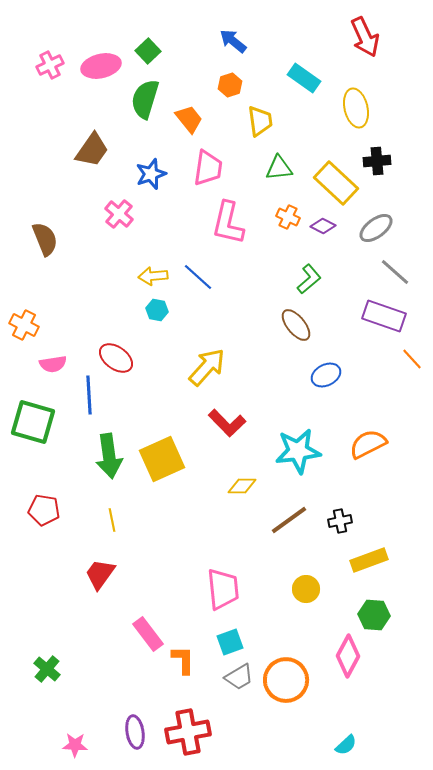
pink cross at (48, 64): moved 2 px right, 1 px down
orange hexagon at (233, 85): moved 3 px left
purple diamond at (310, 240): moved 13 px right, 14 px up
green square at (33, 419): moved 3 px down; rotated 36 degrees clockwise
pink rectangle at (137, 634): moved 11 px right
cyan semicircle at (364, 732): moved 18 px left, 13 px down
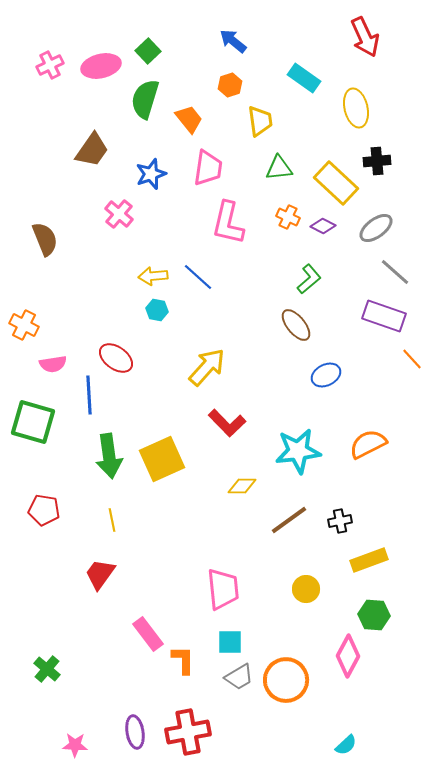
cyan square at (230, 642): rotated 20 degrees clockwise
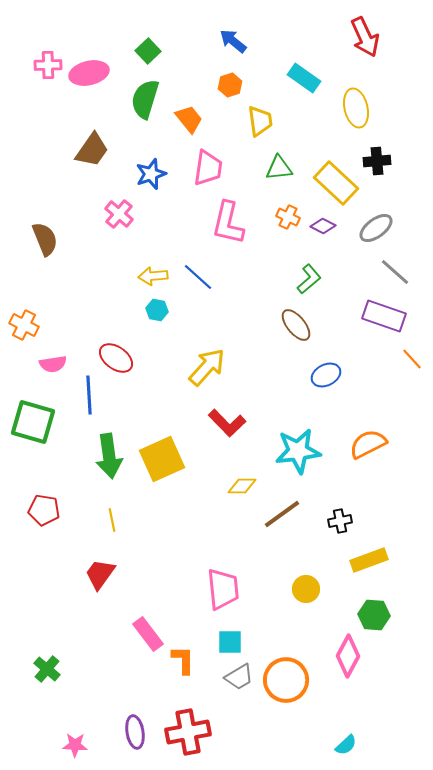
pink cross at (50, 65): moved 2 px left; rotated 24 degrees clockwise
pink ellipse at (101, 66): moved 12 px left, 7 px down
brown line at (289, 520): moved 7 px left, 6 px up
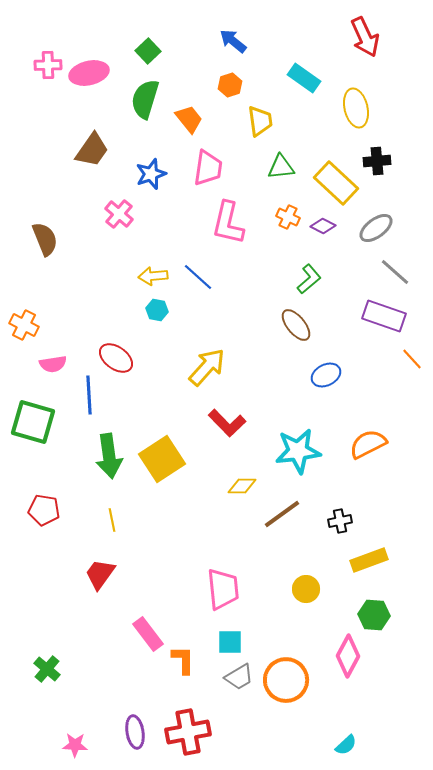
green triangle at (279, 168): moved 2 px right, 1 px up
yellow square at (162, 459): rotated 9 degrees counterclockwise
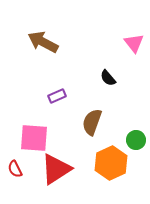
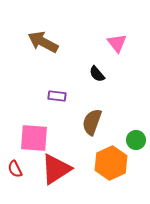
pink triangle: moved 17 px left
black semicircle: moved 11 px left, 4 px up
purple rectangle: rotated 30 degrees clockwise
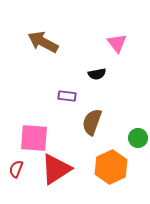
black semicircle: rotated 60 degrees counterclockwise
purple rectangle: moved 10 px right
green circle: moved 2 px right, 2 px up
orange hexagon: moved 4 px down
red semicircle: moved 1 px right; rotated 48 degrees clockwise
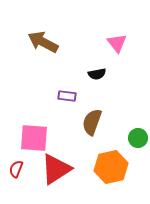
orange hexagon: rotated 12 degrees clockwise
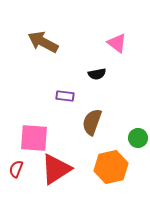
pink triangle: rotated 15 degrees counterclockwise
purple rectangle: moved 2 px left
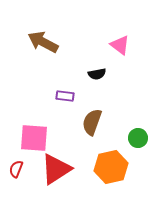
pink triangle: moved 3 px right, 2 px down
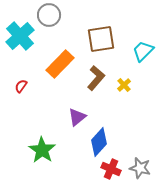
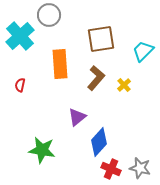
orange rectangle: rotated 48 degrees counterclockwise
red semicircle: moved 1 px left, 1 px up; rotated 24 degrees counterclockwise
green star: rotated 24 degrees counterclockwise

EXERCISE DIRECTIONS >> Update the material from the line with "pink cross at (50, 65): moved" up to and including the line with "pink triangle: moved 3 px right, 2 px down", replacing "purple rectangle" with "violet rectangle" and leaving everything else unchanged. Omit the picture lines from your answer.

WRITTEN REPLY >>
pink cross at (50, 65): moved 2 px left; rotated 24 degrees clockwise
pink ellipse at (101, 66): moved 12 px left, 7 px down
brown line at (289, 520): moved 7 px left, 6 px up
green triangle at (279, 168): moved 2 px right, 1 px up
yellow square at (162, 459): rotated 9 degrees counterclockwise
pink triangle: moved 17 px left
black semicircle: moved 11 px left, 4 px up
violet rectangle: rotated 30 degrees clockwise
black semicircle: rotated 60 degrees counterclockwise
violet rectangle: moved 10 px right
green circle: moved 2 px right, 2 px up
orange hexagon: moved 4 px down
red semicircle: moved 1 px right; rotated 48 degrees clockwise
orange hexagon: rotated 12 degrees clockwise
pink triangle: rotated 15 degrees counterclockwise
violet rectangle: moved 2 px left
pink triangle: moved 3 px right, 2 px down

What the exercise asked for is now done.